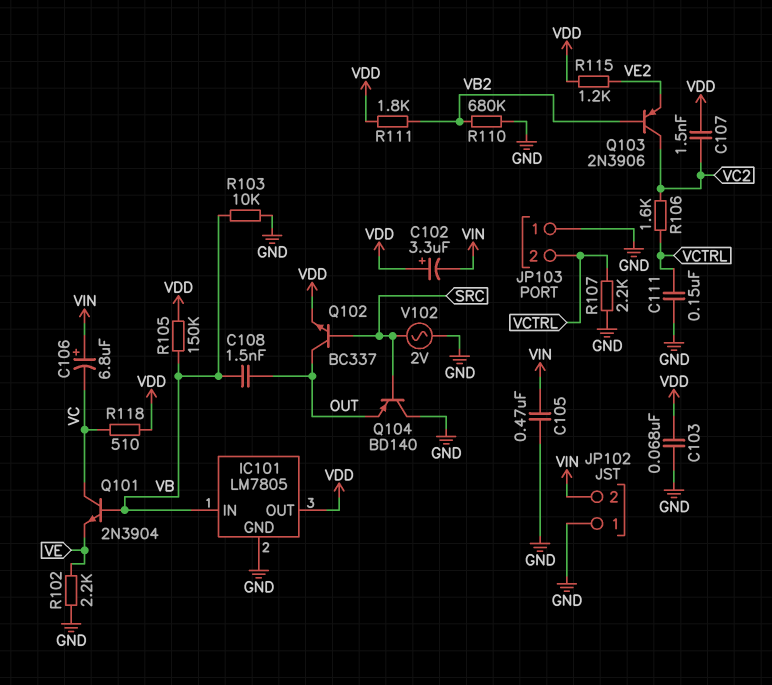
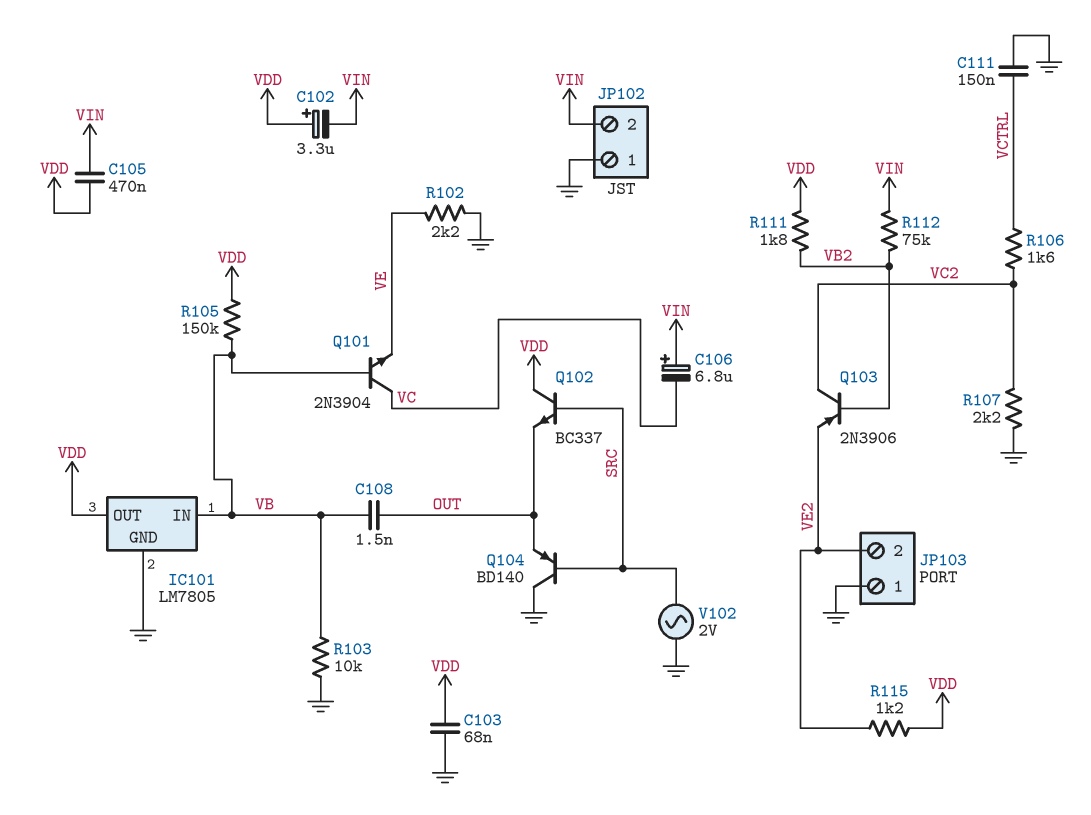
C105: 470nF (GND, VIN) -> 470nF (VDD, VIN)
C107: 1.5nF (VC2, VDD) -> none
JP103 pin 2: VCTRL -> VE2
Q102: NPN BC337 (B SRC, C OUT, E VDD) -> NPN BC337 (B SRC, C VDD, E OUT)
R107: 2.2k (GND, VCTRL) -> 2.2k (GND, VC2)
R110: 680k (GND, VB2) -> none
R112: none -> 75k (VB2, VIN)
R118: 510 (VC, VDD) -> none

--*--

> **Activity**: Your copy should match the data exactly, apart from the images, which are dropped.

> **Solution for this exercise**:
C105: 470nF (GND, VIN) -> 470nF (VDD, VIN)
C107: 1.5nF (VC2, VDD) -> none
JP103 pin 2: VCTRL -> VE2
Q102: NPN BC337 (B SRC, C OUT, E VDD) -> NPN BC337 (B SRC, C VDD, E OUT)
R107: 2.2k (GND, VCTRL) -> 2.2k (GND, VC2)
R110: 680k (GND, VB2) -> none
R112: none -> 75k (VB2, VIN)
R118: 510 (VC, VDD) -> none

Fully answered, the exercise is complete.